§ **Supplied data**:
════════════════════
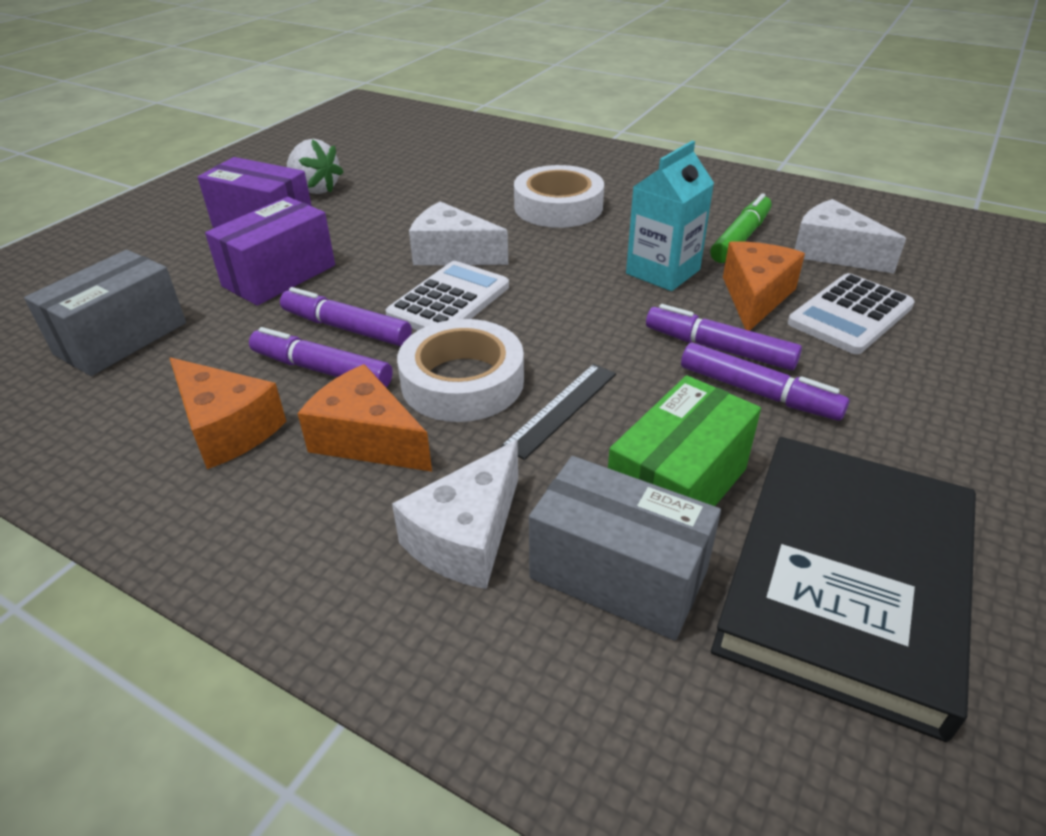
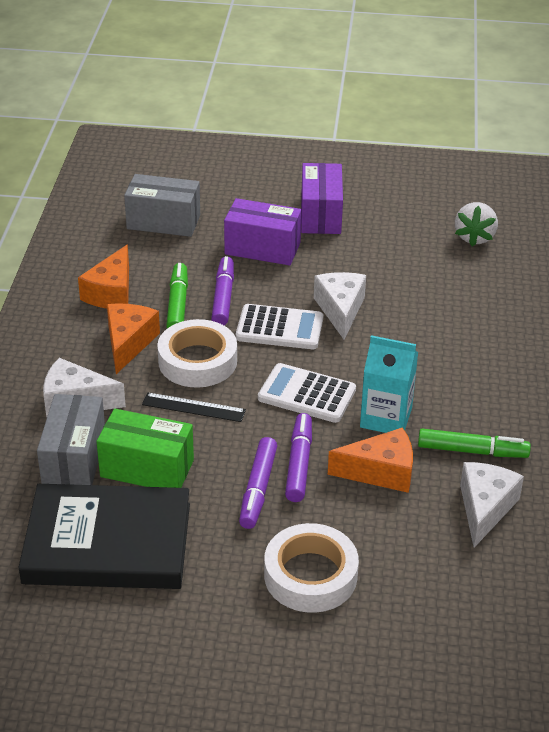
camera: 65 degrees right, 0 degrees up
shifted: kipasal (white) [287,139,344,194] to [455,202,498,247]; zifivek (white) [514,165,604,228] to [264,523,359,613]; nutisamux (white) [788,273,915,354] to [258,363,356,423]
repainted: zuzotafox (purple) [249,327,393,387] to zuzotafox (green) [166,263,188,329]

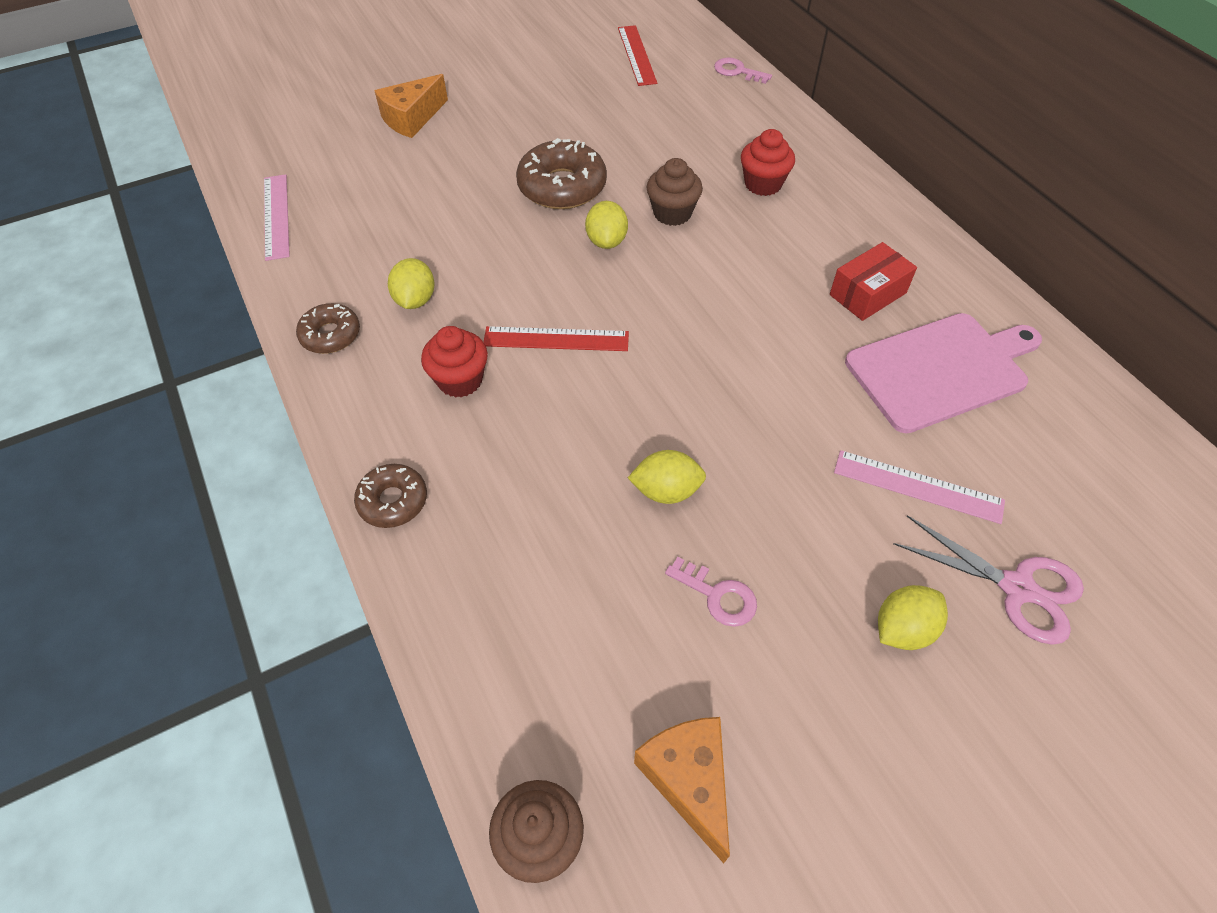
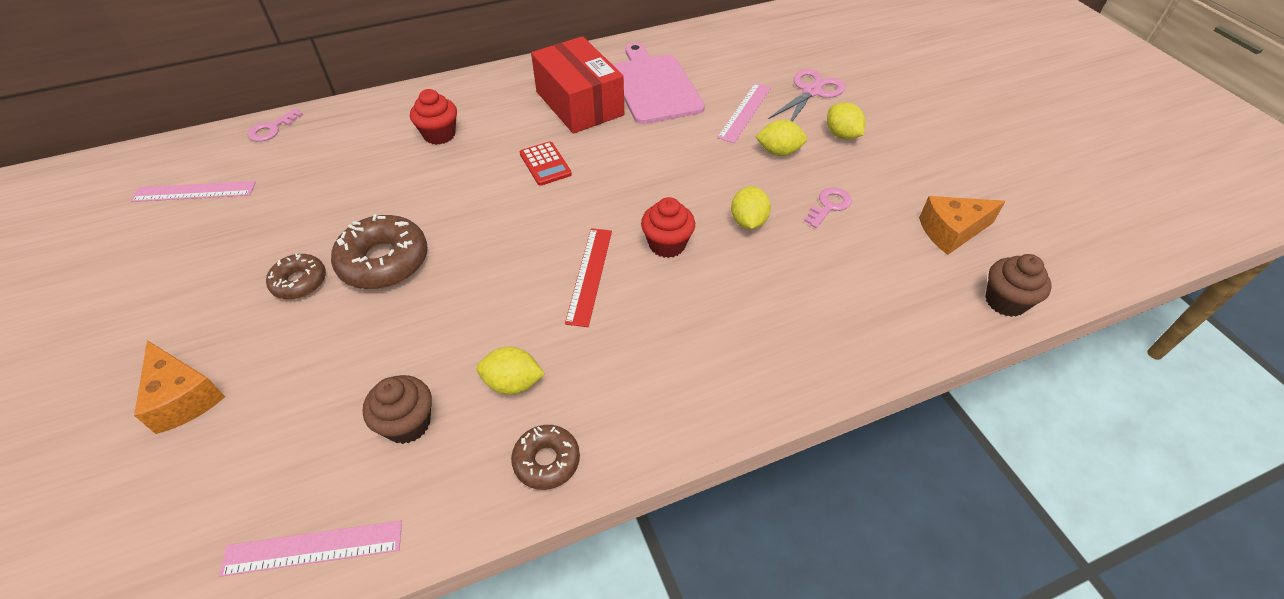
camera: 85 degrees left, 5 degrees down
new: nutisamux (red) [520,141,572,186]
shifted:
════════════════════
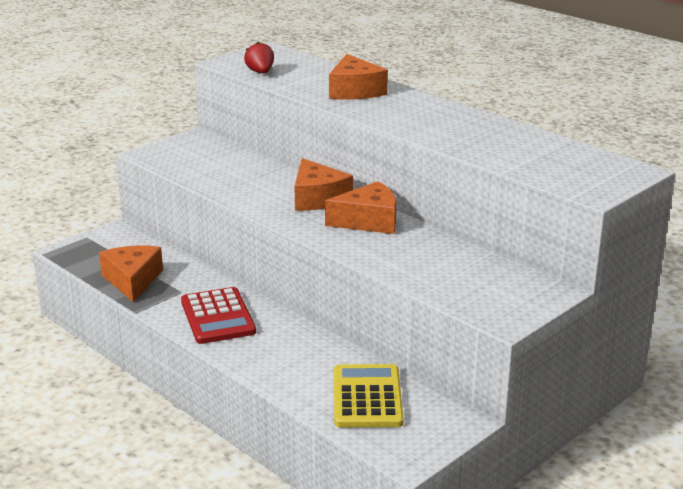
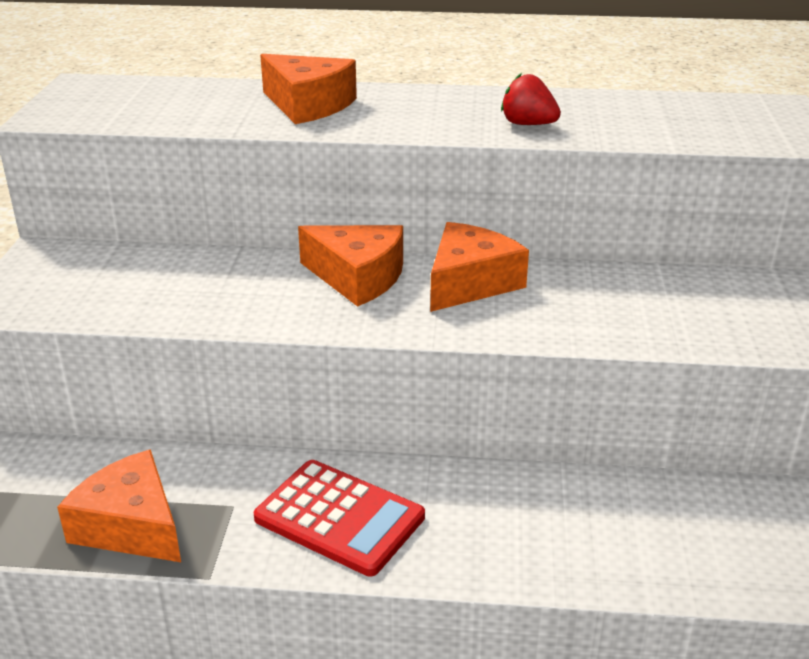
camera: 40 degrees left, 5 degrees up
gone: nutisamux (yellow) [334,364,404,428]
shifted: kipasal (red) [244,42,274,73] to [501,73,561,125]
════════════════════
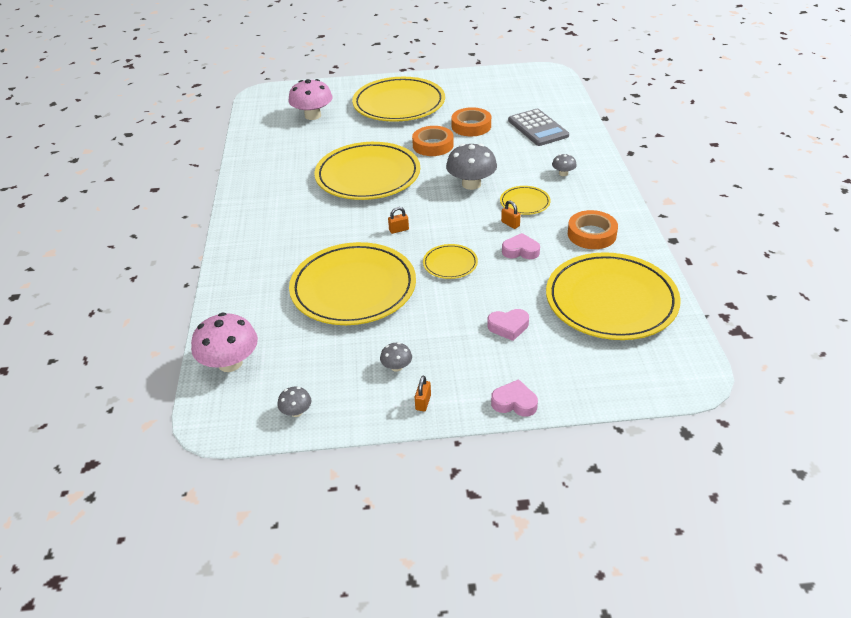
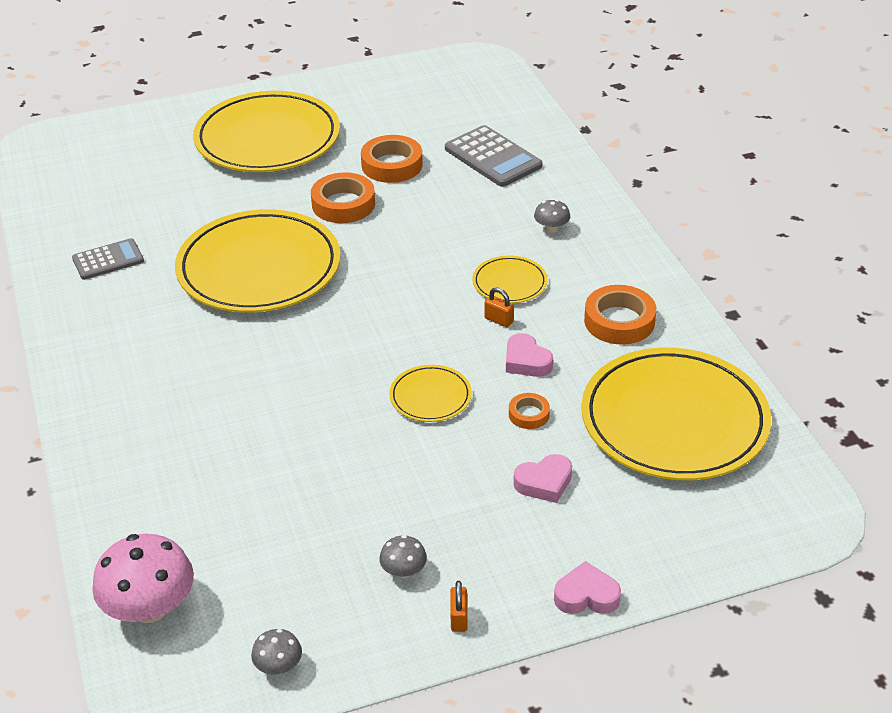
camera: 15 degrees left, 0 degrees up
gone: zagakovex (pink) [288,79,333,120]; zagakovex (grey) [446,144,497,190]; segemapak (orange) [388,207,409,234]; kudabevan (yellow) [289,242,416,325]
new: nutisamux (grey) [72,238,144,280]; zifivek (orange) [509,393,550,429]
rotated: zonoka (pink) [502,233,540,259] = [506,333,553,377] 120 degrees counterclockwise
════════════════════
When you reach the line in the material above that holds "camera: 65 degrees right, 0 degrees up", begin reproducing lines exactly, and stop after the line that holds "shifted: kipasal (white)".

camera: 65 degrees right, 0 degrees up
shifted: kipasal (white) [287,139,344,194] to [455,202,498,247]; zifivek (white) [514,165,604,228] to [264,523,359,613]; nutisamux (white) [788,273,915,354] to [258,363,356,423]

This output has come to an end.